EXERCISE PROMPT:
Give back only the line containing "Q6: NPN BC547" and every line after it through the end of the data below, transcribed exactly.

Before-and-after change data
━━━━

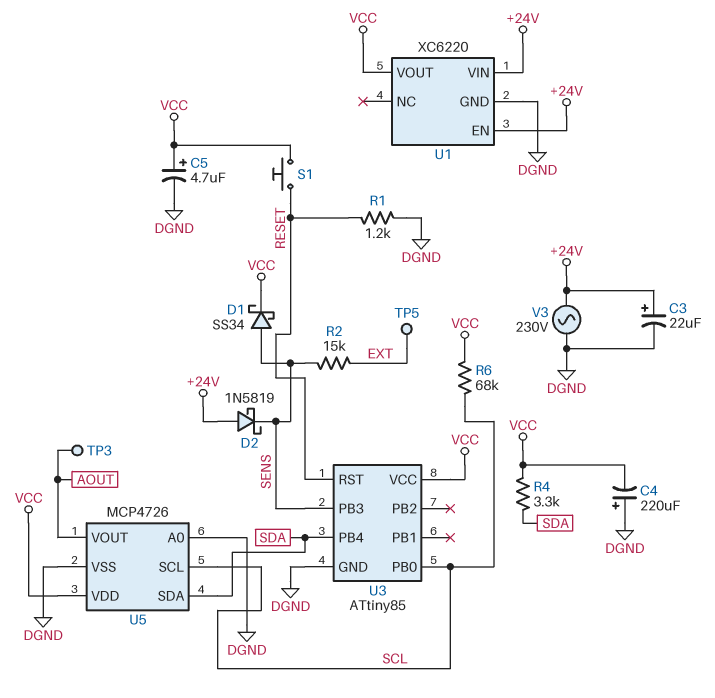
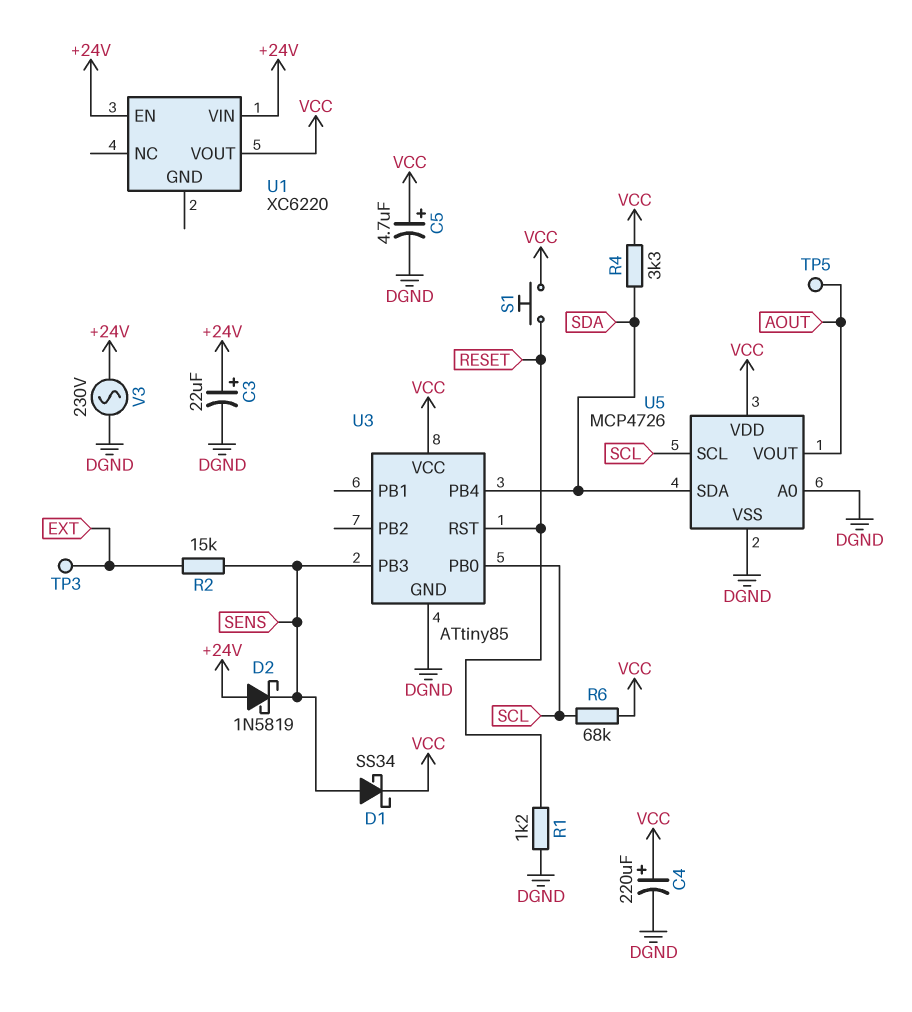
C4: 220uF (plus DGND, minus VCC) -> 220uF (plus VCC, minus DGND)
TP3: test point (AOUT) -> test point (EXT)
TP5: test point (EXT) -> test point (AOUT)
U1 pin GND: DGND -> none

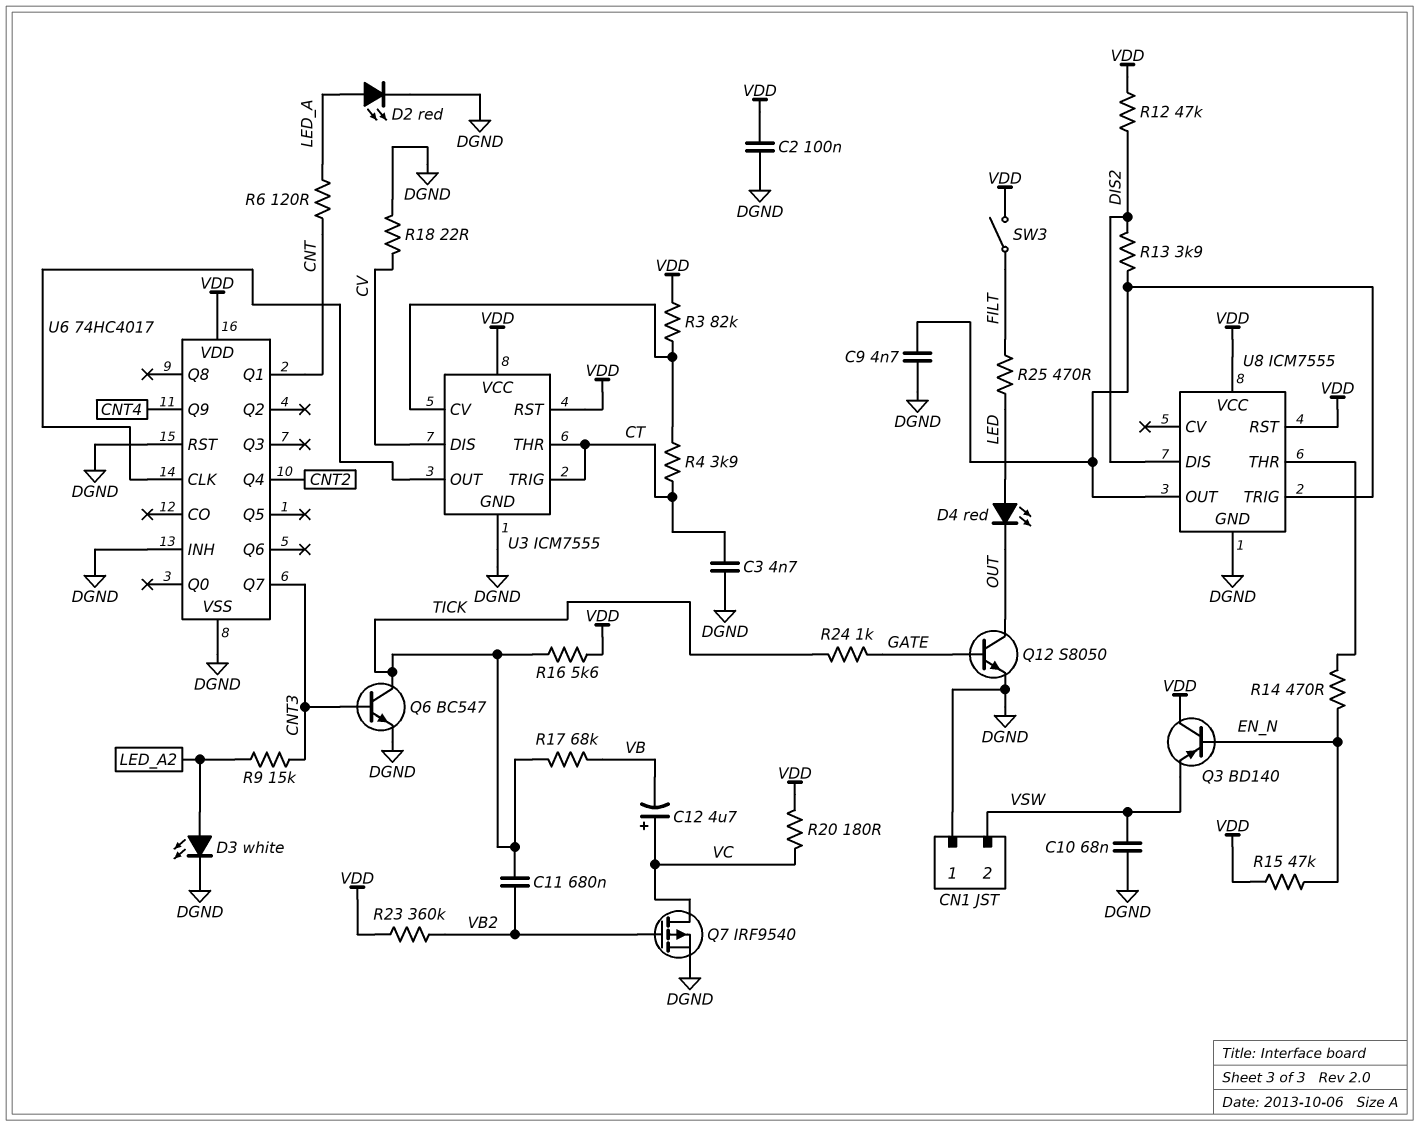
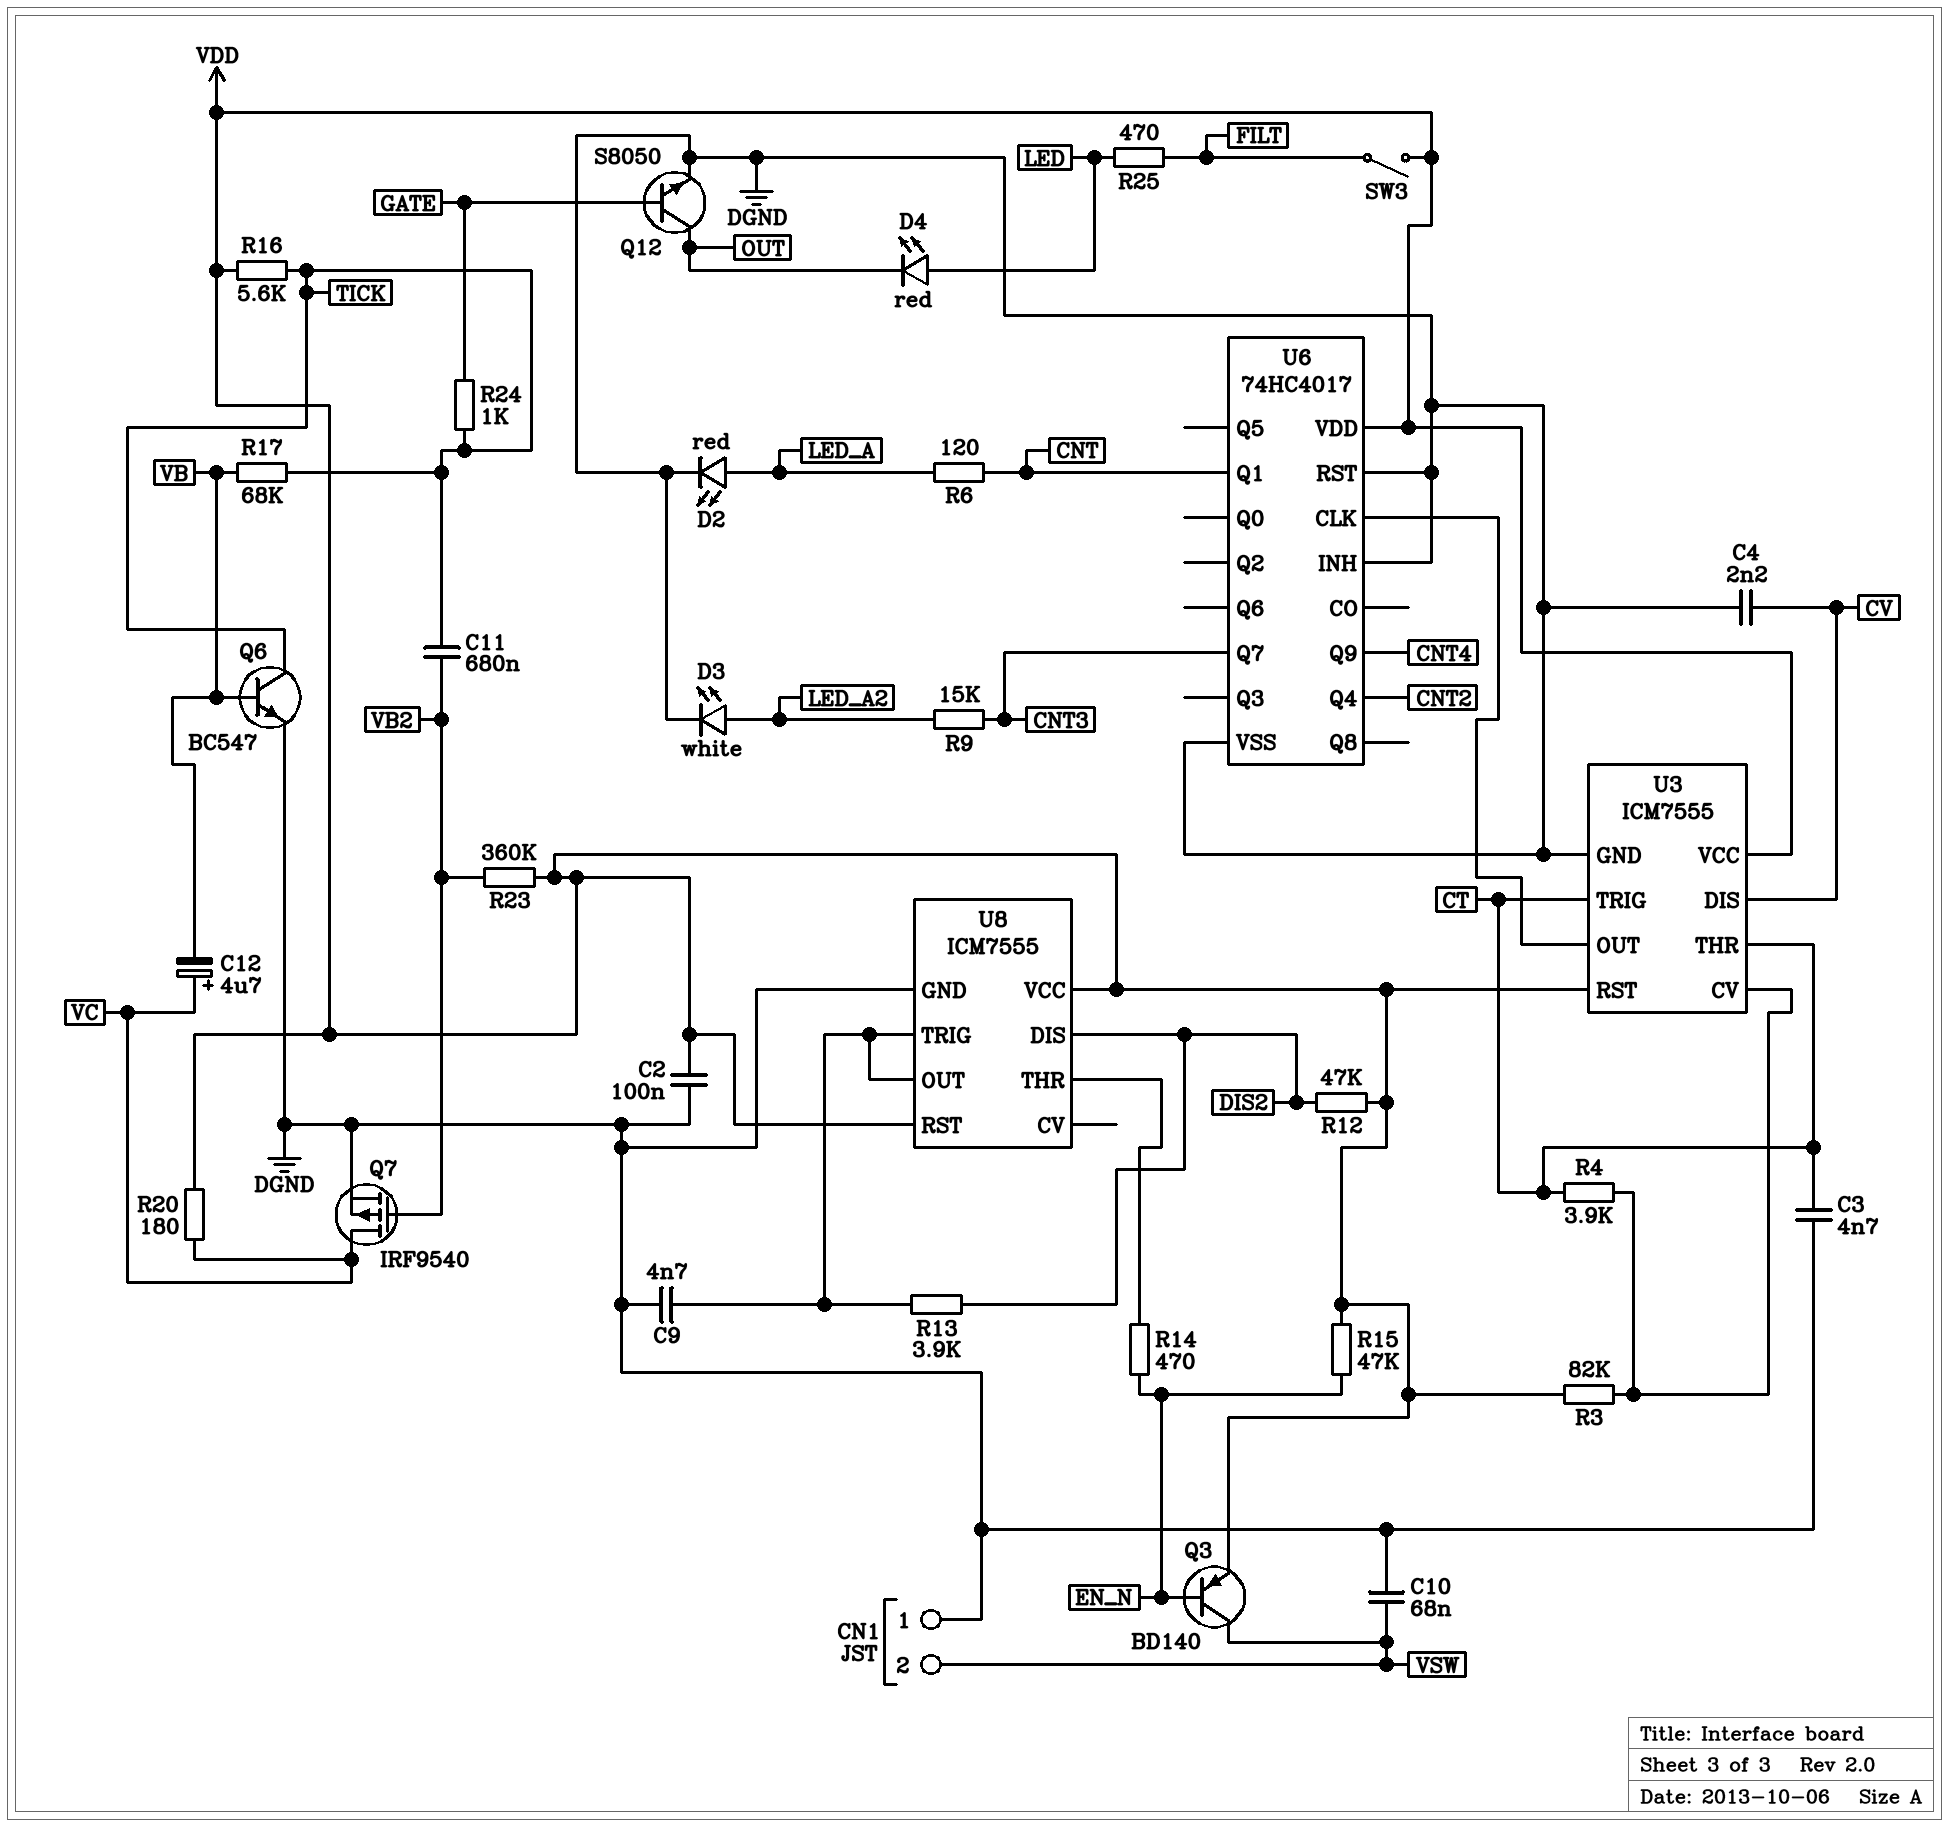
C4: none -> 2.2nF (CV, DGND)
Q3: PNP BD140 (B EN_N, C VDD, E VSW) -> PNP BD140 (B EN_N, C VSW, E VDD)
Q6: NPN BC547 (B CNT3, C TICK, E DGND) -> NPN BC547 (B VB, C TICK, E DGND)
R18: 22 (CV, DGND) -> none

━━━━

TASK SOLUTION:
Q6: NPN BC547 (B CNT3, C TICK, E DGND) -> NPN BC547 (B VB, C TICK, E DGND)
R18: 22 (CV, DGND) -> none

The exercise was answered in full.